# Task to carry out
Produce a verbatim copy of the records, and keep the images out of it.

# Records for the task
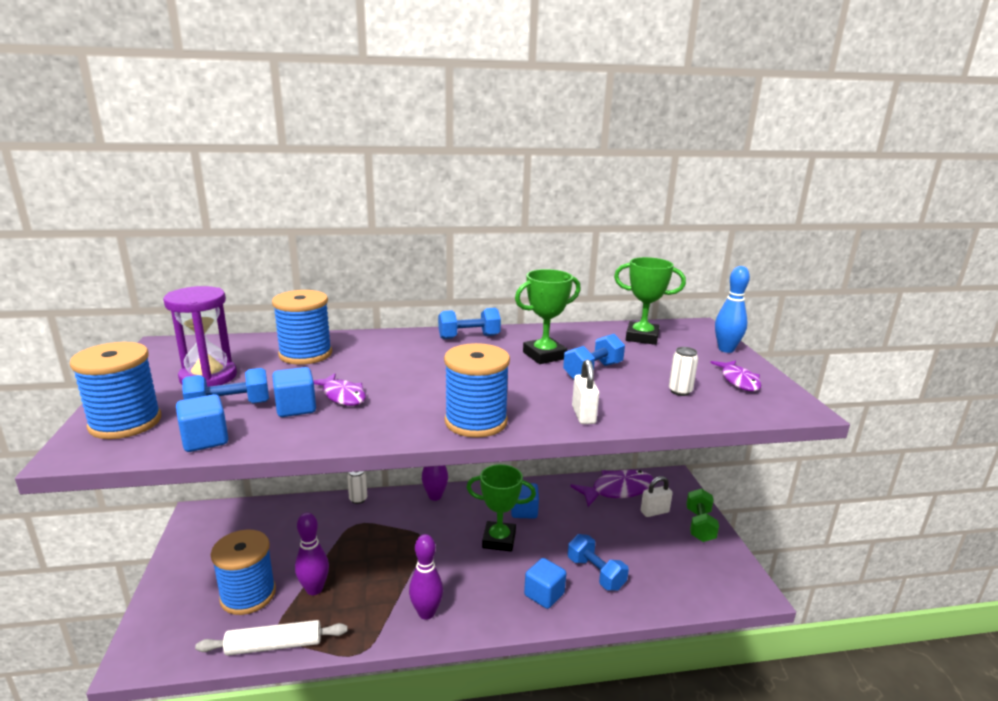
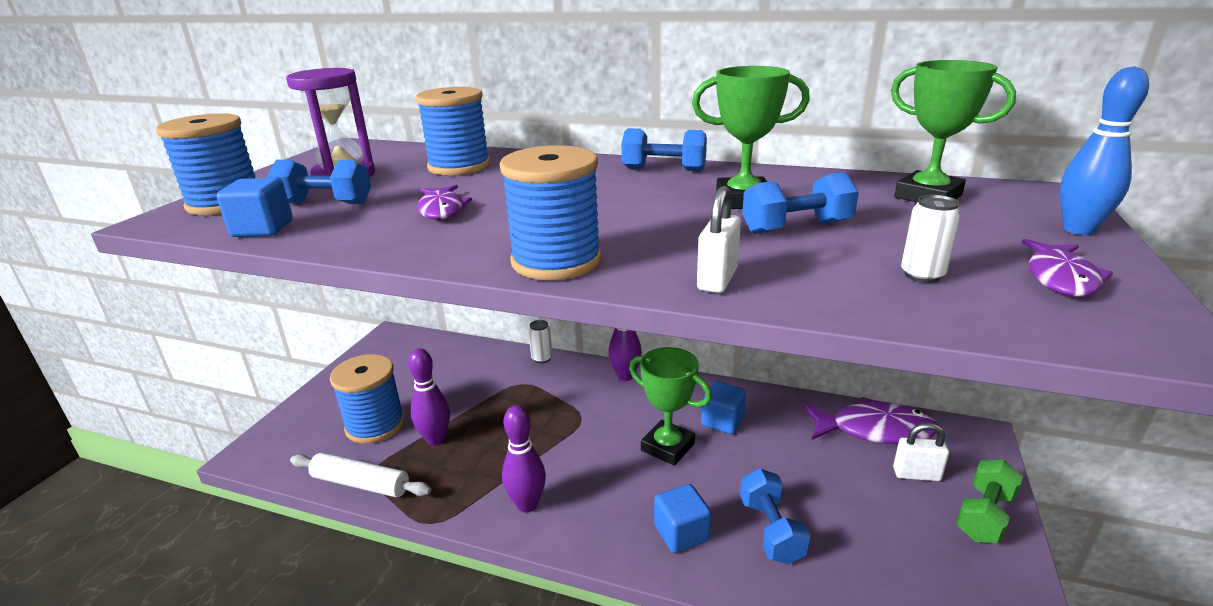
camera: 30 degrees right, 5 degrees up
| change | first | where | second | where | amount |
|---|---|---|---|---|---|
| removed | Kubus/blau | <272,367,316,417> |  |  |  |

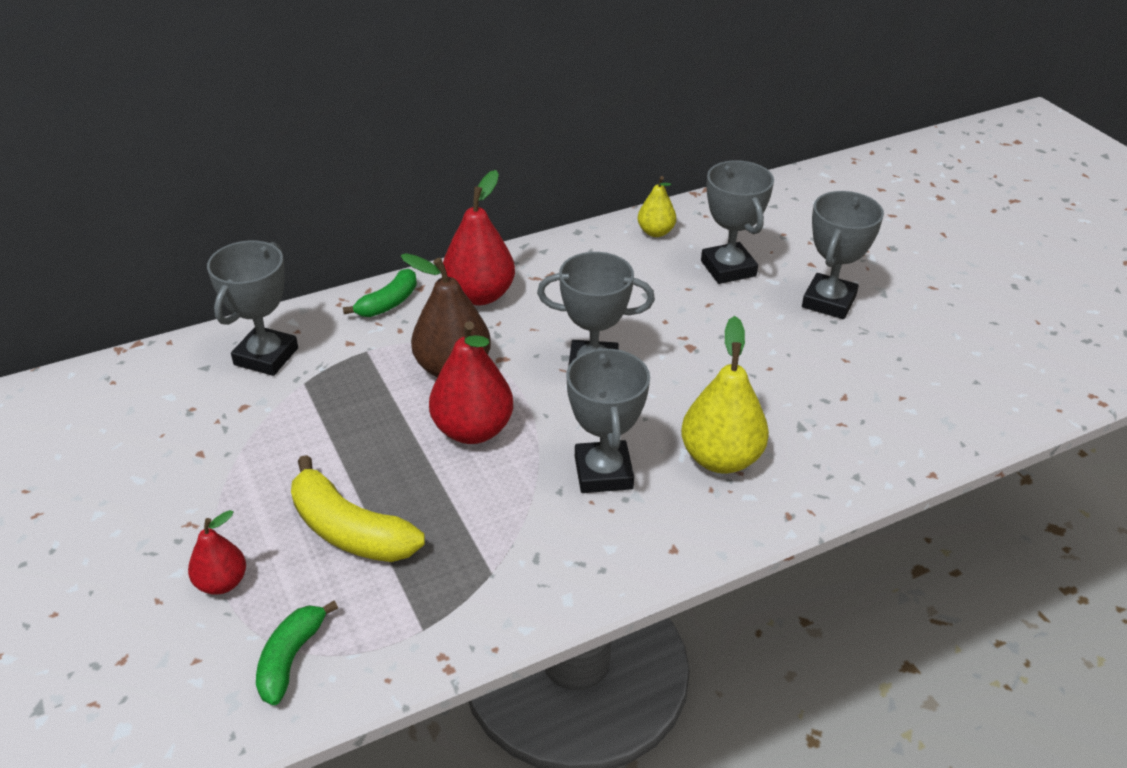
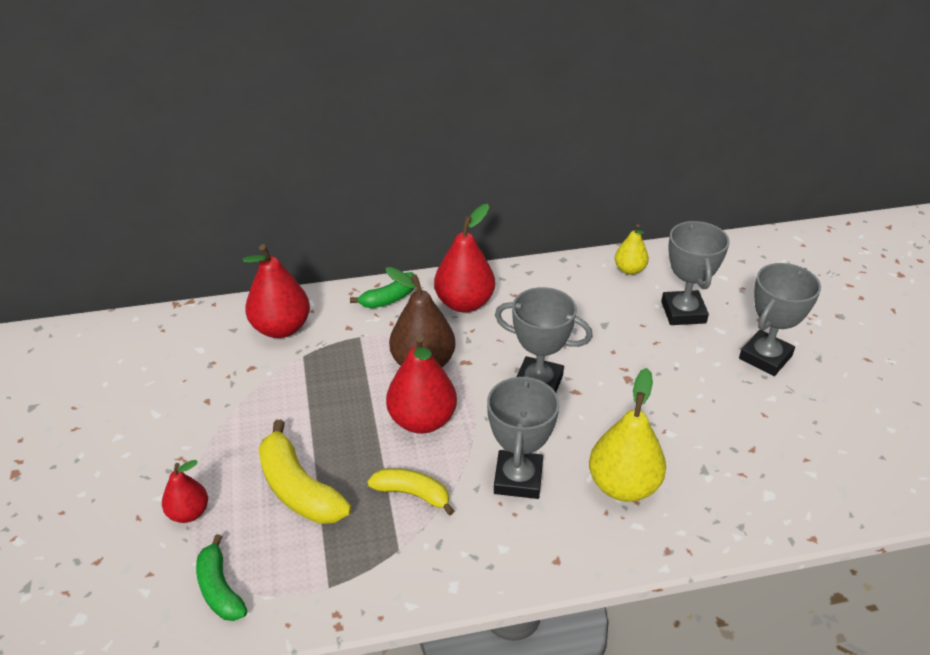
camera: 15 degrees right, 0 degrees up
| change | first | where | second | where | amount |
|---|---|---|---|---|---|
| replaced | Pokal/grau | <207,240,298,376> | Birne/rot | <242,244,310,338> |  |
| turned | Banane/grün | <256,601,338,705> |  | <196,534,247,621> | 60 degrees counterclockwise |
| added |  |  | Banane/gelb | <367,468,454,515> |  |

# Answer to this exercise
camera: 30 degrees right, 5 degrees up
| change | first | where | second | where | amount |
|---|---|---|---|---|---|
| removed | Kubus/blau | <272,367,316,417> |  |  |  |

camera: 15 degrees right, 0 degrees up
| change | first | where | second | where | amount |
|---|---|---|---|---|---|
| replaced | Pokal/grau | <207,240,298,376> | Birne/rot | <242,244,310,338> |  |
| turned | Banane/grün | <256,601,338,705> |  | <196,534,247,621> | 60 degrees counterclockwise |
| added |  |  | Banane/gelb | <367,468,454,515> |  |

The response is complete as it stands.